§ **What you will do**
Once the line containing "none -> orange round brick G14 level 1" is reached, copy it and every line after it exactly, to the end of the material, without pictures.

§ **Record excerpts**
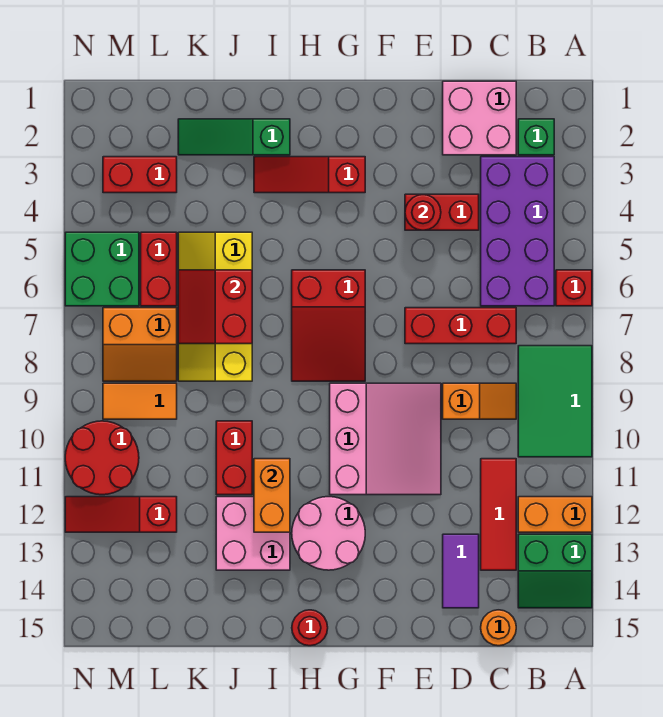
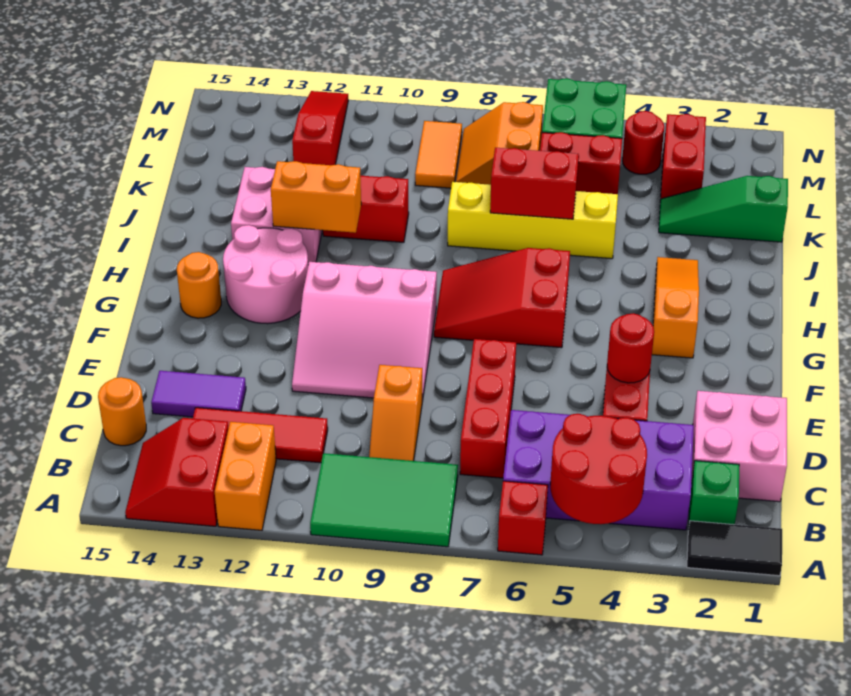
none -> black tile A1:A2 level 1
green slope A13:B14 level 1 top 13 -> red slope A13:B14 level 1 top 13
red slope G3:I3 level 1 top G -> orange slope G3:I3 level 1 top G
none -> orange round brick G14 level 1
red round brick H15 level 1 -> red round brick M4 level 1
green slope I2:K2 level 1 top I -> green slope K1:K3 level 1 top 1
red round brick M10:N11 level 1 -> red round brick A4:B5 level 2

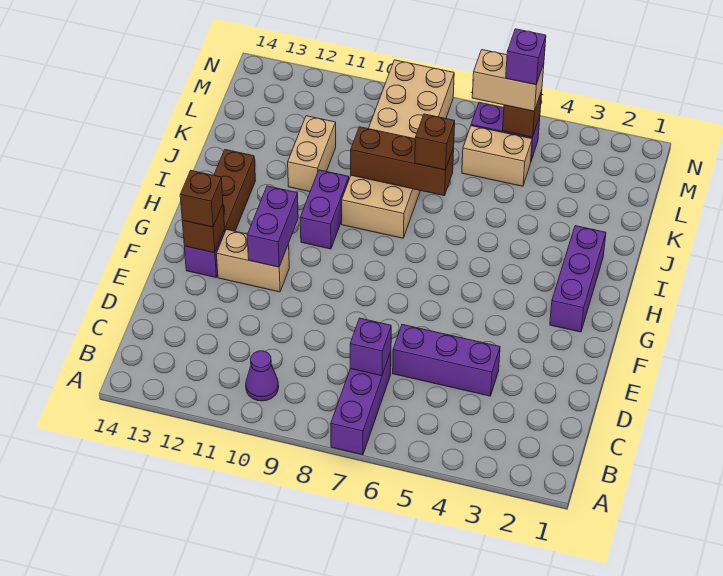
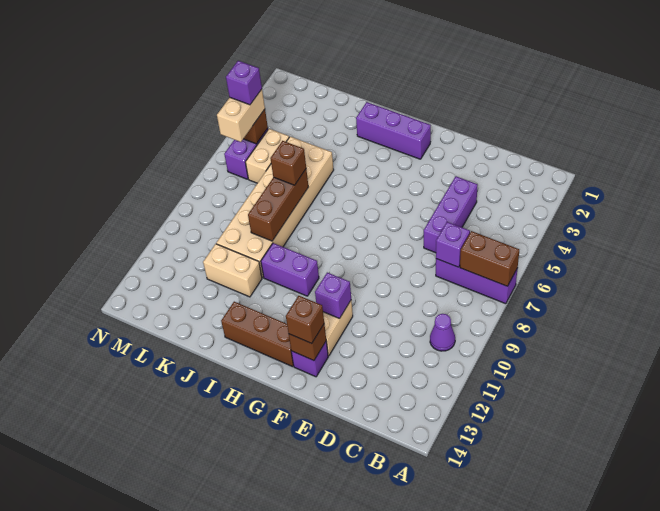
none -> brown brick A7:B7 level 2
purple brick F11:G11 level 2 -> purple brick F11 level 2
tan brick I8:N9 level 1 -> tan brick J5:K10 level 1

§ **Solution to this task**
none -> orange round brick G14 level 1
red round brick H15 level 1 -> red round brick M4 level 1
green slope I2:K2 level 1 top I -> green slope K1:K3 level 1 top 1
red round brick M10:N11 level 1 -> red round brick A4:B5 level 2

none -> brown brick A7:B7 level 2
purple brick F11:G11 level 2 -> purple brick F11 level 2
tan brick I8:N9 level 1 -> tan brick J5:K10 level 1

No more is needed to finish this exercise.